▶ [Instructions to follow]
Of all the lines in the entries below, give again exactly those starting at the line containing "[748, 207, 776, 236]" and ending at the line containing "[664, 341, 754, 406]", both ends included, and no others.

▶ [Exercise inputs]

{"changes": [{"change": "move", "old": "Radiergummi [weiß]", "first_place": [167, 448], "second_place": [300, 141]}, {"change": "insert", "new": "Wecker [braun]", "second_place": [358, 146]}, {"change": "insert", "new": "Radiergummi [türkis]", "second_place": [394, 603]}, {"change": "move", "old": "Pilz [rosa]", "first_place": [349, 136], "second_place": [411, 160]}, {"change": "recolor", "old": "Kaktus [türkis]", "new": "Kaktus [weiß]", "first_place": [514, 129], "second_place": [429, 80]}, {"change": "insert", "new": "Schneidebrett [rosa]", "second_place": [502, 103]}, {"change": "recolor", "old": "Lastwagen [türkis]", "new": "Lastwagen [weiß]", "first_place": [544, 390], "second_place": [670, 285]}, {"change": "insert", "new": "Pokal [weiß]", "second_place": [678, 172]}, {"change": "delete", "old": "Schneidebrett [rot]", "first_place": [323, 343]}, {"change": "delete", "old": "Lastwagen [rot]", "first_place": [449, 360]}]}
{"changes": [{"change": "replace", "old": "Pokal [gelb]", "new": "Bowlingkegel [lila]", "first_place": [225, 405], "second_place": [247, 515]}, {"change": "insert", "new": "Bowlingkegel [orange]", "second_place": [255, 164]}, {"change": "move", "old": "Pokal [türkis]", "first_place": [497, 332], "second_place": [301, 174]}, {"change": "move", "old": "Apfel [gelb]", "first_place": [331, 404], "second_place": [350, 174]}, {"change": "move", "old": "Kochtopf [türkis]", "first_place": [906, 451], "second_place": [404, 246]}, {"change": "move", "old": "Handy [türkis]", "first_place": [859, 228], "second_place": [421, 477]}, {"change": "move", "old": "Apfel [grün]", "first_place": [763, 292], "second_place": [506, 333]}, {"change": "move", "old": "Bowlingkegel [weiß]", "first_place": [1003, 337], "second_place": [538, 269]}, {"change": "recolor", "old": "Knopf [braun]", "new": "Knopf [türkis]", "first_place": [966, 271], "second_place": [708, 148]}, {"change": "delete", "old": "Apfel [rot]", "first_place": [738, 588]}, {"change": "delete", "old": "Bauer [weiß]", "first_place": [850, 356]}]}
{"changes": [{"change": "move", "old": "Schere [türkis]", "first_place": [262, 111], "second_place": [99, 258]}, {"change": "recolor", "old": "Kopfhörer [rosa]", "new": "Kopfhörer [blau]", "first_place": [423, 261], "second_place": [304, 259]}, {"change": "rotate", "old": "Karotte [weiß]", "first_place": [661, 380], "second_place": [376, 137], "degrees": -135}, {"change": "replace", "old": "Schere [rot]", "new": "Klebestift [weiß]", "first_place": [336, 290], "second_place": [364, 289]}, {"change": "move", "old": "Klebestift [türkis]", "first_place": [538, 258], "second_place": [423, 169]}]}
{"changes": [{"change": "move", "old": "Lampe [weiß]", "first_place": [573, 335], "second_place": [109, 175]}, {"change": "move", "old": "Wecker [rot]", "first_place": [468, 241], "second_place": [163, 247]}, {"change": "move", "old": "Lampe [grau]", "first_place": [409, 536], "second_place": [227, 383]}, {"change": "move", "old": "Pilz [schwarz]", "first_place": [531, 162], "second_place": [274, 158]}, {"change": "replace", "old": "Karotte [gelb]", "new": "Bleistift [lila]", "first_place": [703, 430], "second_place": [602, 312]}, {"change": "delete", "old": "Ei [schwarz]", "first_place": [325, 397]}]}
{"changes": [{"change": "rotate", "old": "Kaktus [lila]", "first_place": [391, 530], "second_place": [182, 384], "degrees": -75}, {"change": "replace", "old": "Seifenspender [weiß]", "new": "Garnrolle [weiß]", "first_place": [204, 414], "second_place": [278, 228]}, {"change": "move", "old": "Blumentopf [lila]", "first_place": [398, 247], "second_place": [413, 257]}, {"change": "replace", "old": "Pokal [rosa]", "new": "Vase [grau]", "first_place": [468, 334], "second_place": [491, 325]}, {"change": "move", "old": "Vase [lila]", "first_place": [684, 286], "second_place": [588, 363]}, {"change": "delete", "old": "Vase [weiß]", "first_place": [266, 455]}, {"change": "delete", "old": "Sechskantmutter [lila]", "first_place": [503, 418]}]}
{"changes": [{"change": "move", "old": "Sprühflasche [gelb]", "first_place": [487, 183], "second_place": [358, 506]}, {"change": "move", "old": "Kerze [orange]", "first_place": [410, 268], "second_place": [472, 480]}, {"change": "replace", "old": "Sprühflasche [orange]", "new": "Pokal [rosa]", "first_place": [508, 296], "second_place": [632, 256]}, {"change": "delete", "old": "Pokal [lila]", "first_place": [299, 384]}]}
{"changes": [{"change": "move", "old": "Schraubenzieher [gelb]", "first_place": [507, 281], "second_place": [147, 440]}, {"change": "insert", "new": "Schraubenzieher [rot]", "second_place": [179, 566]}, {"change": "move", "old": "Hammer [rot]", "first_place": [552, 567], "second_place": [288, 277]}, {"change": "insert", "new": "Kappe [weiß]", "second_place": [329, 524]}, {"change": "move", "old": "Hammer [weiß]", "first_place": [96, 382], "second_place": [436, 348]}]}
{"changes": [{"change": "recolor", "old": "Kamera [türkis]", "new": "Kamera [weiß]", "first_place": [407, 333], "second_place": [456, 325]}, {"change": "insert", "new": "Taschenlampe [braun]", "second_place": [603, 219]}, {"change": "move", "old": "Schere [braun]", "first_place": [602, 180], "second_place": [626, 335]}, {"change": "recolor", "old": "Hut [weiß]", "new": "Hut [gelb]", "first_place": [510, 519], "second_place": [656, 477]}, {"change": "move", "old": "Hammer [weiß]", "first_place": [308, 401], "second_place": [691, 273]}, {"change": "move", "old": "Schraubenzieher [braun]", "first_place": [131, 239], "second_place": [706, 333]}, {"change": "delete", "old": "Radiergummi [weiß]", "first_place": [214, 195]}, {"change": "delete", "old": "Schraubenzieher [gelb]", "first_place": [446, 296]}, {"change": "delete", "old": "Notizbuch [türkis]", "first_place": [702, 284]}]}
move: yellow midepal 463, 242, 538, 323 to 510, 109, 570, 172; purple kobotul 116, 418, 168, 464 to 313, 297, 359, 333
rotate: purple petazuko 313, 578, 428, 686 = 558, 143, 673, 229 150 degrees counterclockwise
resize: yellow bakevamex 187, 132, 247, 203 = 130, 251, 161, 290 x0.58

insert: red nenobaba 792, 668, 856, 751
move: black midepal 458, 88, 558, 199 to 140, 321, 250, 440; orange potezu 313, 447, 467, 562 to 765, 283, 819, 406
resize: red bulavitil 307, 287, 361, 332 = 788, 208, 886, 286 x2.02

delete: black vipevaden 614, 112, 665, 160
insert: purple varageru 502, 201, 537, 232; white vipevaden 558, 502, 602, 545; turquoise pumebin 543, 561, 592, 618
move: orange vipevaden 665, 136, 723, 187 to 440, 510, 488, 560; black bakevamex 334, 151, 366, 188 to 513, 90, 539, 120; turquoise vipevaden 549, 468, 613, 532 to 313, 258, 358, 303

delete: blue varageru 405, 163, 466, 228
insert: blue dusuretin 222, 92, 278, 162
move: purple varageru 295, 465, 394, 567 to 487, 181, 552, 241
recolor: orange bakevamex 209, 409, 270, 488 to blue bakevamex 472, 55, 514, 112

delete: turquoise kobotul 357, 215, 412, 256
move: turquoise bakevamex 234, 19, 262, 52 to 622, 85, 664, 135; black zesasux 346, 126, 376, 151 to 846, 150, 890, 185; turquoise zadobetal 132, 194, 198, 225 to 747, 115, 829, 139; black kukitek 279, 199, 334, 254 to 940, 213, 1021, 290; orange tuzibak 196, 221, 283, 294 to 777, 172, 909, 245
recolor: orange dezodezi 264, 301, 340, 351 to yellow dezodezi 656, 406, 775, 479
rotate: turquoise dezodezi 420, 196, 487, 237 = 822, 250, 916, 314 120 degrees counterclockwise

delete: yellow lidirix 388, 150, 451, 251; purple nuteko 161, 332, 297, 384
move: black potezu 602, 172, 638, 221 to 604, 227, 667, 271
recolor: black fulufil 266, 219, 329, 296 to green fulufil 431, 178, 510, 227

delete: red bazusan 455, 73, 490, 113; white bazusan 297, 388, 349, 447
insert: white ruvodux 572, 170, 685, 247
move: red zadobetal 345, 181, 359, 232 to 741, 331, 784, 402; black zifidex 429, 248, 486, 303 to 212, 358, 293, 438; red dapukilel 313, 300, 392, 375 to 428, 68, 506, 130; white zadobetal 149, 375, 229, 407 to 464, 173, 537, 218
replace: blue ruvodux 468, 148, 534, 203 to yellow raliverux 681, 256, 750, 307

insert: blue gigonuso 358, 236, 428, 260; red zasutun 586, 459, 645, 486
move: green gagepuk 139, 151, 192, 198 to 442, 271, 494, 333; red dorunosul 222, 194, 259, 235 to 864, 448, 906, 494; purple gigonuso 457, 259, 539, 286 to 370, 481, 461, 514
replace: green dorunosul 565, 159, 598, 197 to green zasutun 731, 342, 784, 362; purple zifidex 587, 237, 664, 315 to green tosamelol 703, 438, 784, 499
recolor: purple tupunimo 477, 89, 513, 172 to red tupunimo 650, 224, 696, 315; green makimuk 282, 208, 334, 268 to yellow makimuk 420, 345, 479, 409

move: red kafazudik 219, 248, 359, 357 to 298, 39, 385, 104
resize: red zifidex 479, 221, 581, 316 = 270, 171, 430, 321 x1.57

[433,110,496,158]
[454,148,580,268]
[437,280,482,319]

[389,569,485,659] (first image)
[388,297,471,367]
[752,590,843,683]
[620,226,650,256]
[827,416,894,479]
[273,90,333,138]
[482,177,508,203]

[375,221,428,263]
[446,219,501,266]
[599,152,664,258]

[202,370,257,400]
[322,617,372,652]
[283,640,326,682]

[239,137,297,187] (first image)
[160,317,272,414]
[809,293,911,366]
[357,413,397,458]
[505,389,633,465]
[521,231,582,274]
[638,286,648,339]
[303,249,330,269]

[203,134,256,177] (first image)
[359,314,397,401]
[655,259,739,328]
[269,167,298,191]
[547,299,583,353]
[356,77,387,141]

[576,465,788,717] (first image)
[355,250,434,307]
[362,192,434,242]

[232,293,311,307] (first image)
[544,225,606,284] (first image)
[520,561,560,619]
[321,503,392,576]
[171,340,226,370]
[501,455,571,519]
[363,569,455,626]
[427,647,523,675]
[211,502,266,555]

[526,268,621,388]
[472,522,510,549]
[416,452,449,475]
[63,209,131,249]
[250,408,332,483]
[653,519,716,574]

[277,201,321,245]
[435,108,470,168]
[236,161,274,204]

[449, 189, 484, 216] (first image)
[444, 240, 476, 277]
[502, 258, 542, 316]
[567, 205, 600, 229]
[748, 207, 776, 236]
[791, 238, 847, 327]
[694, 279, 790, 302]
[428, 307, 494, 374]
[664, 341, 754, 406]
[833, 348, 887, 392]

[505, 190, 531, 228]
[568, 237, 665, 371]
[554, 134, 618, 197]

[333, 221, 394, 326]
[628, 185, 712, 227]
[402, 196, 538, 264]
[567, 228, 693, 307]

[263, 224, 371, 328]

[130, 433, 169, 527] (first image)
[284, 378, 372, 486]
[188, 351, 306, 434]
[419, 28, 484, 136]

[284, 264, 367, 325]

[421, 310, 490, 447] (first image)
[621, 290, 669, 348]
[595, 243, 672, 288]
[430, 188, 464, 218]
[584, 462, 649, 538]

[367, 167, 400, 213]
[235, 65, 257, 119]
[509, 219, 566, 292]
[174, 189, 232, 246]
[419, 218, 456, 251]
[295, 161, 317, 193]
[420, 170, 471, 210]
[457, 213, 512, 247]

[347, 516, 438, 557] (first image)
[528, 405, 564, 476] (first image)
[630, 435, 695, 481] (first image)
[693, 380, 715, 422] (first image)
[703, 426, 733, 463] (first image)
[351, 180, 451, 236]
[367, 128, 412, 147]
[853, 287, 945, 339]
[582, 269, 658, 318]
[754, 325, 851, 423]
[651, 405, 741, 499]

▶ [Exercise solution]
[748, 207, 776, 236]
[791, 238, 847, 327]
[694, 279, 790, 302]
[428, 307, 494, 374]
[664, 341, 754, 406]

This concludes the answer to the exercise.